* _Exercise aim_: Below are records to give again exactly; omit each image they contain.

__________________________________________________

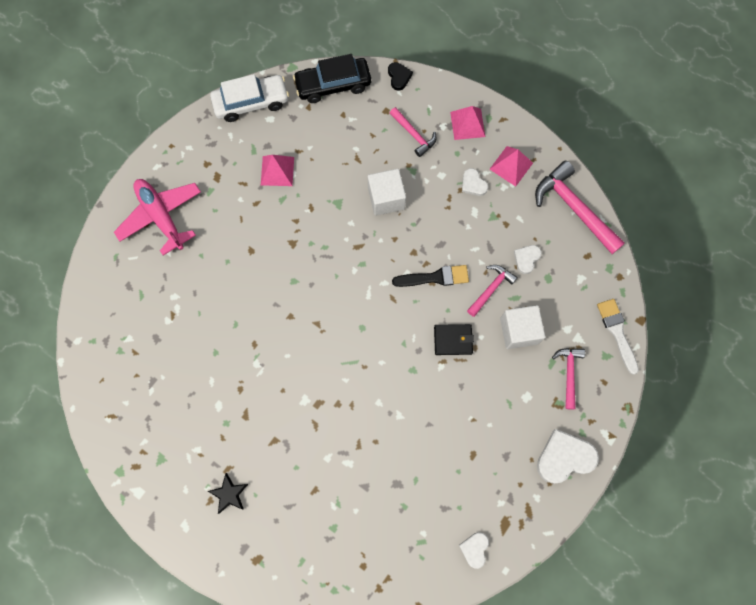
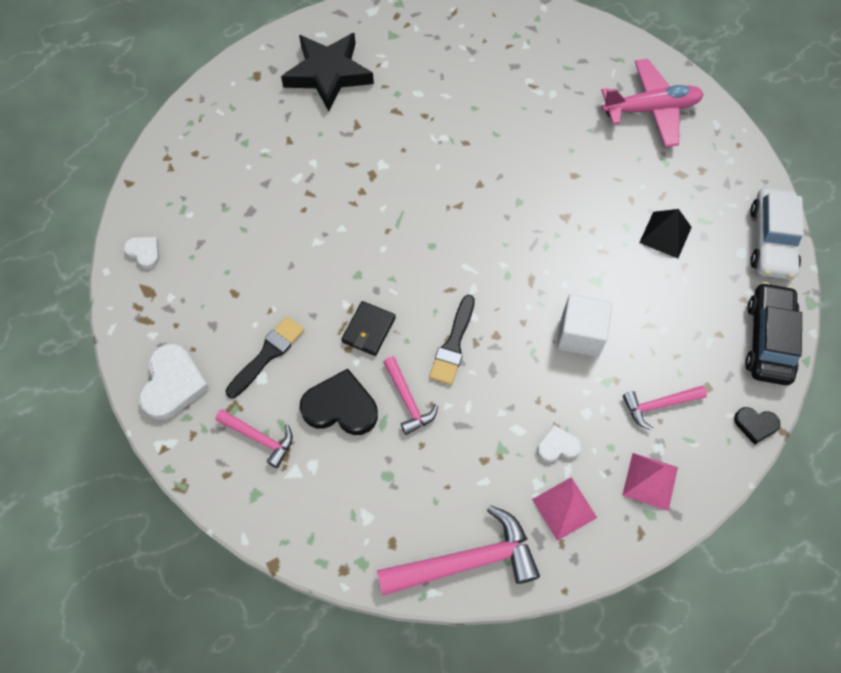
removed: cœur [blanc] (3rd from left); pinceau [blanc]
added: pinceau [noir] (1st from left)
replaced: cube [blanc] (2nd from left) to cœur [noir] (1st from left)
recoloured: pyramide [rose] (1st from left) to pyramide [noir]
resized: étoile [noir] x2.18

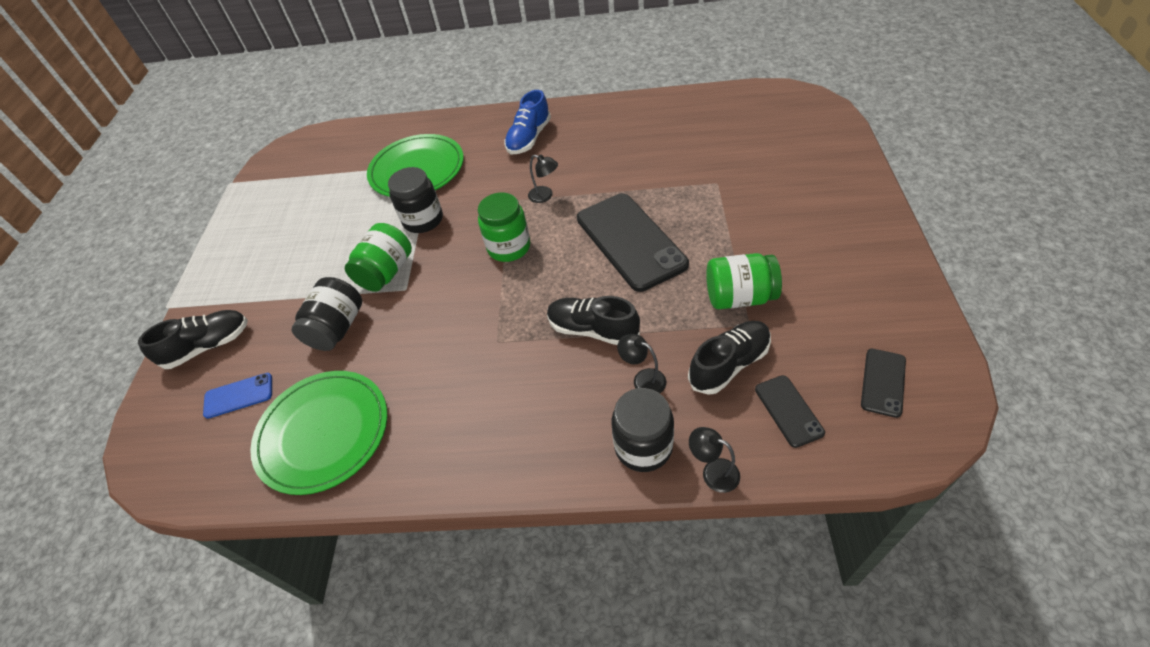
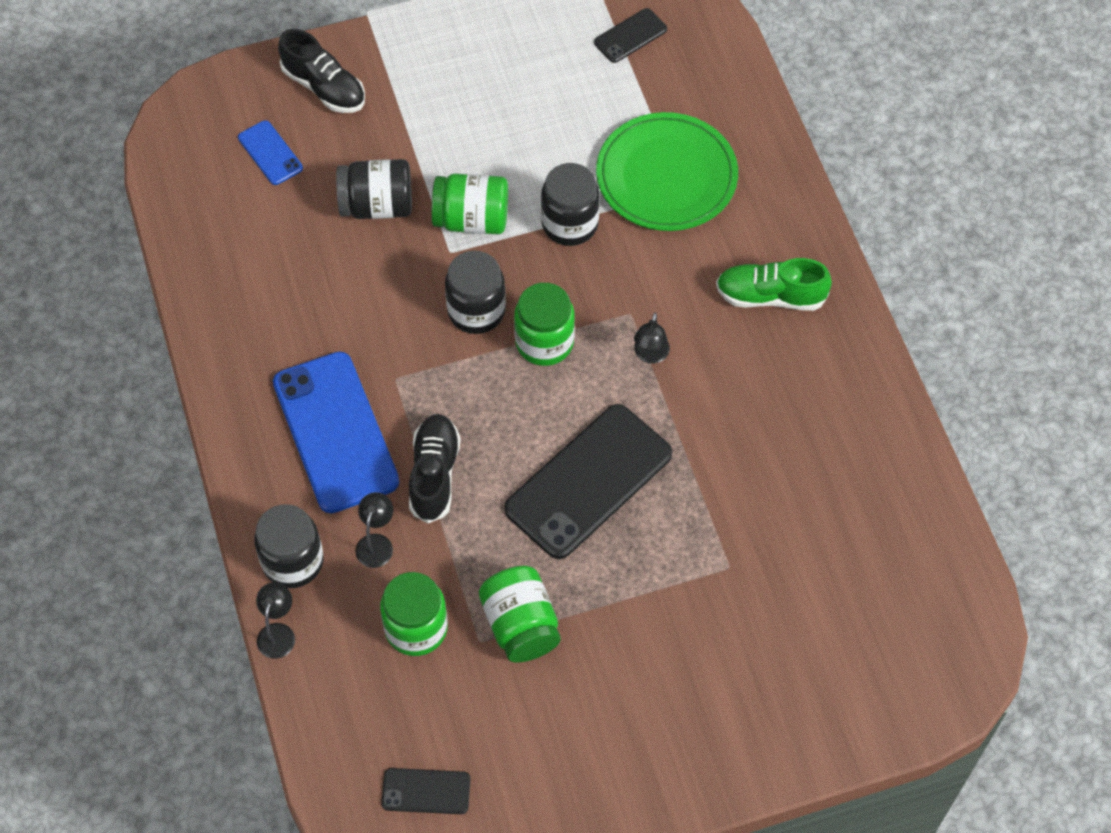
removed: assiette [vert] (1st from left)
added: téléphone [bleu] (2nd from left); bocal [noir] (3rd from left)
moved: téléphone [noir] (2nd from left in the first image) to téléphone [noir] (3rd from left)
replaced: chaussure [noir] (3rd from left) to bocal [vert] (1st from left)
recoloured: chaussure [bleu] to chaussure [vert]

__________________________________________________

* _Written reply_:
removed: cœur [blanc] (3rd from left); pinceau [blanc]
added: pinceau [noir] (1st from left)
replaced: cube [blanc] (2nd from left) to cœur [noir] (1st from left)
recoloured: pyramide [rose] (1st from left) to pyramide [noir]
resized: étoile [noir] x2.18

removed: assiette [vert] (1st from left)
added: téléphone [bleu] (2nd from left); bocal [noir] (3rd from left)
moved: téléphone [noir] (2nd from left in the first image) to téléphone [noir] (3rd from left)
replaced: chaussure [noir] (3rd from left) to bocal [vert] (1st from left)
recoloured: chaussure [bleu] to chaussure [vert]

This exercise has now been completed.